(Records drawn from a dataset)

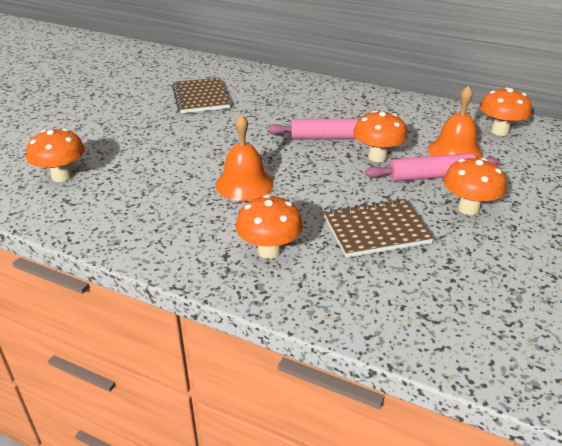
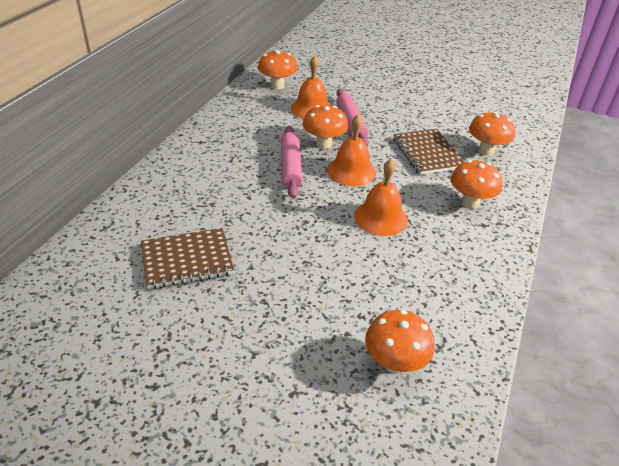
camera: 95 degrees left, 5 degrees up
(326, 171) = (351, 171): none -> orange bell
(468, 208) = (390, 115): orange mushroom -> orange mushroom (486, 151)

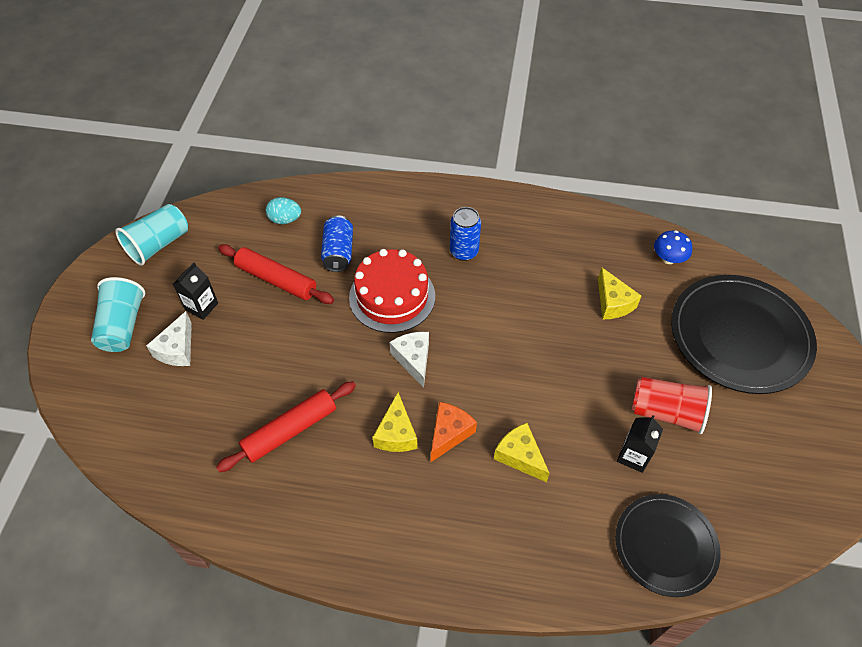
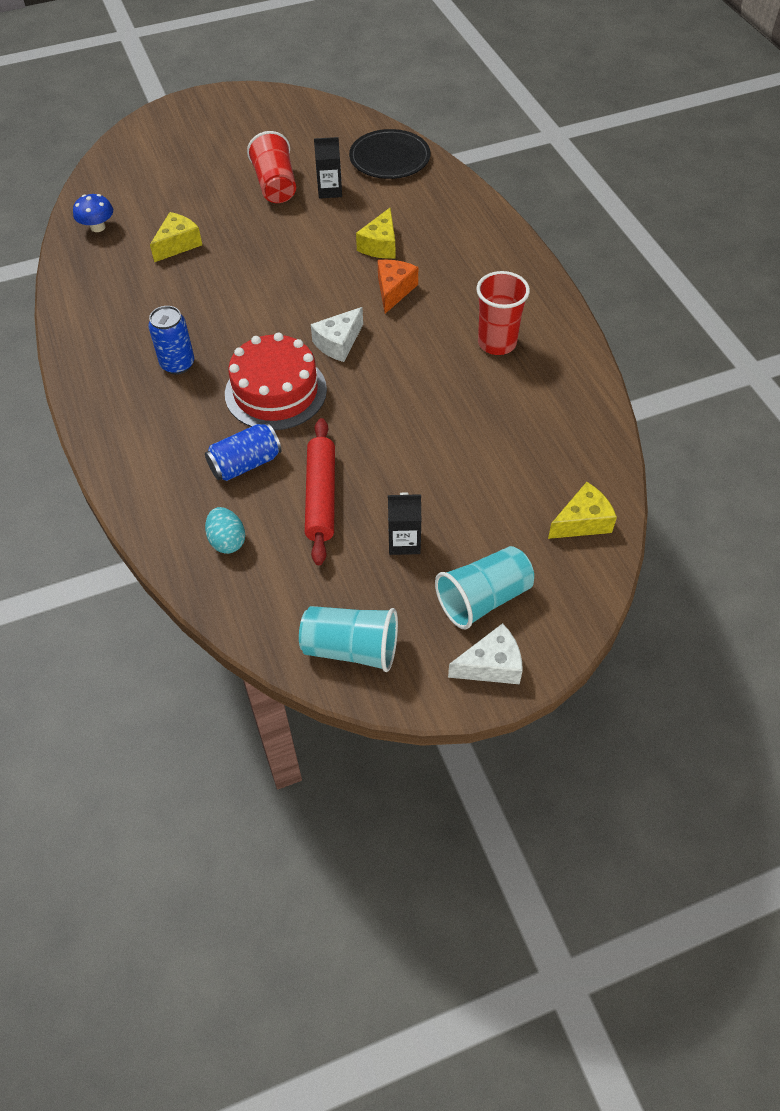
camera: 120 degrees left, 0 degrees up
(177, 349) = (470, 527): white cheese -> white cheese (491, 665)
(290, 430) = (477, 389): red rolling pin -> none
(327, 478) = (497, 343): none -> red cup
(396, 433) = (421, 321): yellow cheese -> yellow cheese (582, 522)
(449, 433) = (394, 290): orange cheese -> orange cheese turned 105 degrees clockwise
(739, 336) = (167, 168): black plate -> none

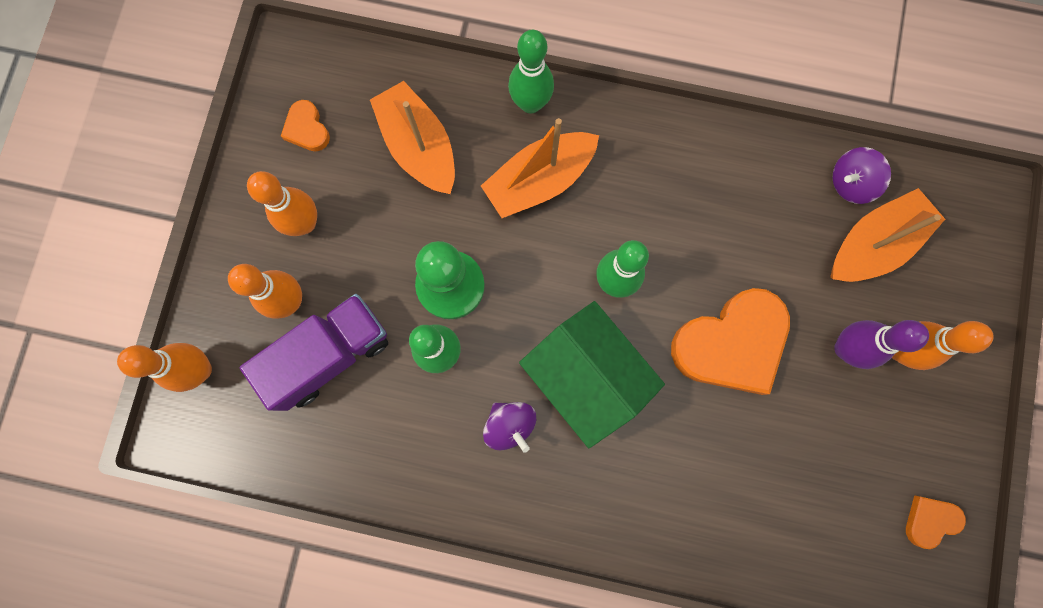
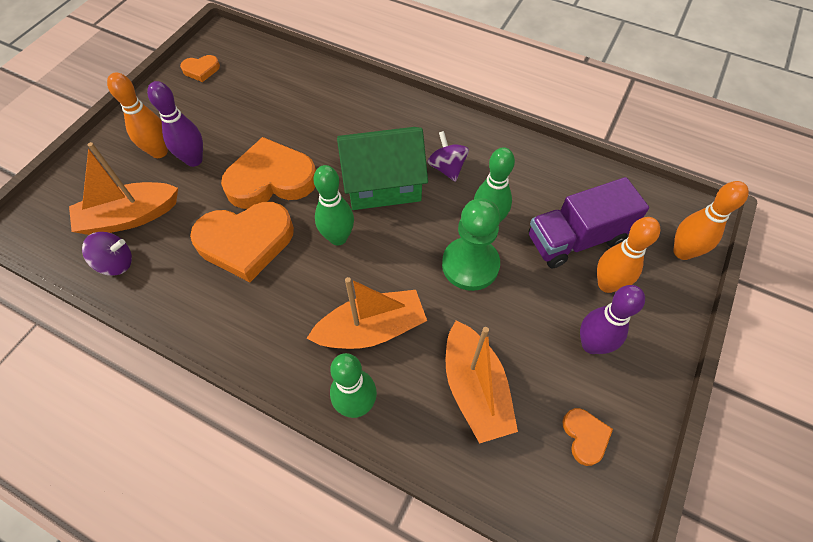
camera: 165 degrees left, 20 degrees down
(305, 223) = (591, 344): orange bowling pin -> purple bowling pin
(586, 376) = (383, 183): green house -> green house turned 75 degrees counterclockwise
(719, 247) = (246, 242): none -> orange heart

(Exercise objective)
Write out again only the lines from the line that contains "camera: 120 degrees left, 0 degrees up" through the last line of the records, both ends included, without any of the pictures.

(Completed task)
camera: 120 degrees left, 0 degrees up
(177, 349) = (470, 527): white cheese -> white cheese (491, 665)
(290, 430) = (477, 389): red rolling pin -> none
(327, 478) = (497, 343): none -> red cup
(396, 433) = (421, 321): yellow cheese -> yellow cheese (582, 522)
(449, 433) = (394, 290): orange cheese -> orange cheese turned 105 degrees clockwise
(739, 336) = (167, 168): black plate -> none

camera: 165 degrees left, 20 degrees down
(305, 223) = (591, 344): orange bowling pin -> purple bowling pin
(586, 376) = (383, 183): green house -> green house turned 75 degrees counterclockwise
(719, 247) = (246, 242): none -> orange heart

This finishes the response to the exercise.